Any picture in the data below gets skipped; print all the rest exactly.

Data shown Block Start

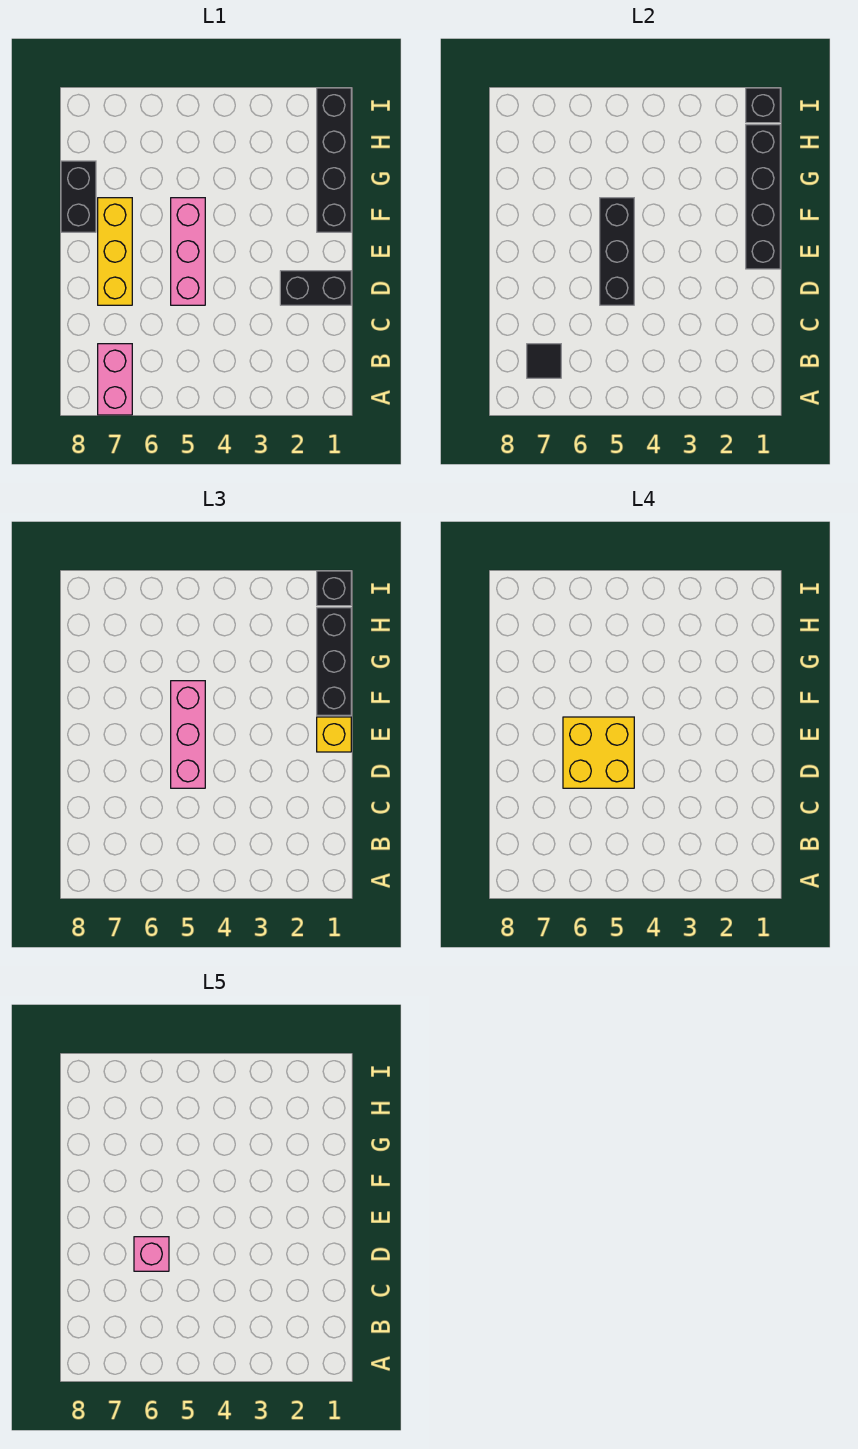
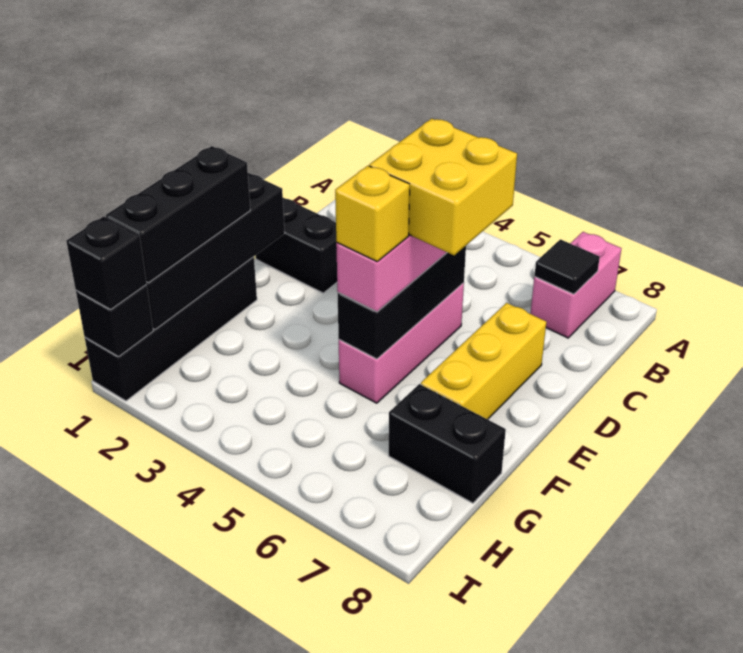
pink brick D6 level 5 -> none
yellow brick E1 level 3 -> yellow brick F5 level 4
black brick F8:G8 level 1 -> black brick G7:G8 level 1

Data shown Block End

> _Answer section_
pink brick D6 level 5 -> none
yellow brick E1 level 3 -> yellow brick F5 level 4
black brick F8:G8 level 1 -> black brick G7:G8 level 1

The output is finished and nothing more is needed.